■ **Work required**: Please repeat the entries exactly as they appear and omit any images.

* * * * * * * * *

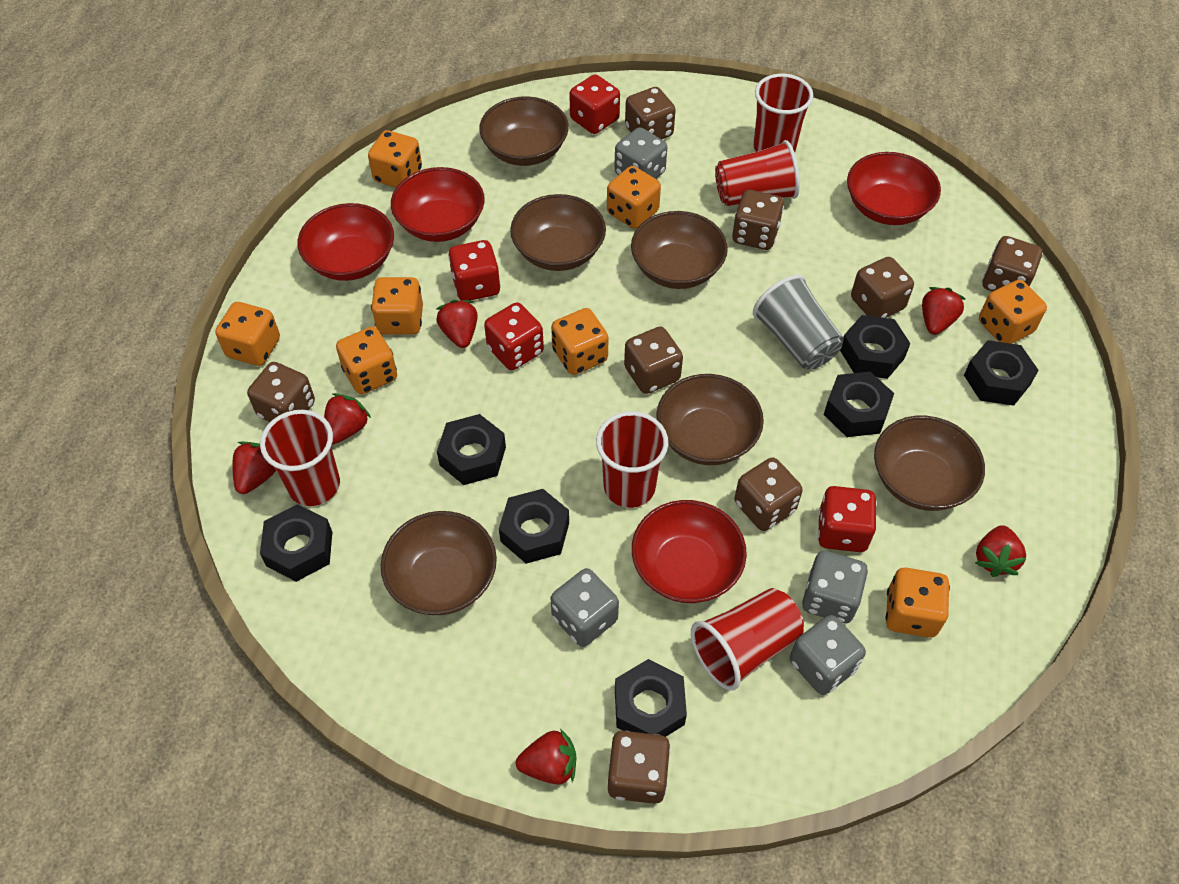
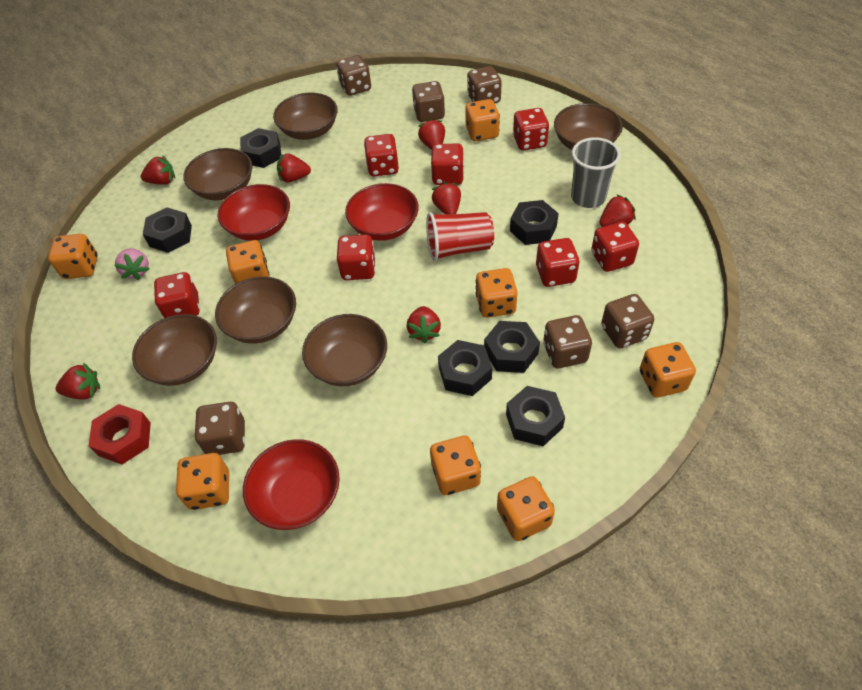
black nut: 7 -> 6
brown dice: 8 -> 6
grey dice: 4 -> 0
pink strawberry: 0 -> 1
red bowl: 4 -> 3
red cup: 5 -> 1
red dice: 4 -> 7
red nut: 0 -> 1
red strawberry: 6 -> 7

* * * * * * * * *

■ **Answer section**:
black nut: 7 -> 6
brown dice: 8 -> 6
grey dice: 4 -> 0
pink strawberry: 0 -> 1
red bowl: 4 -> 3
red cup: 5 -> 1
red dice: 4 -> 7
red nut: 0 -> 1
red strawberry: 6 -> 7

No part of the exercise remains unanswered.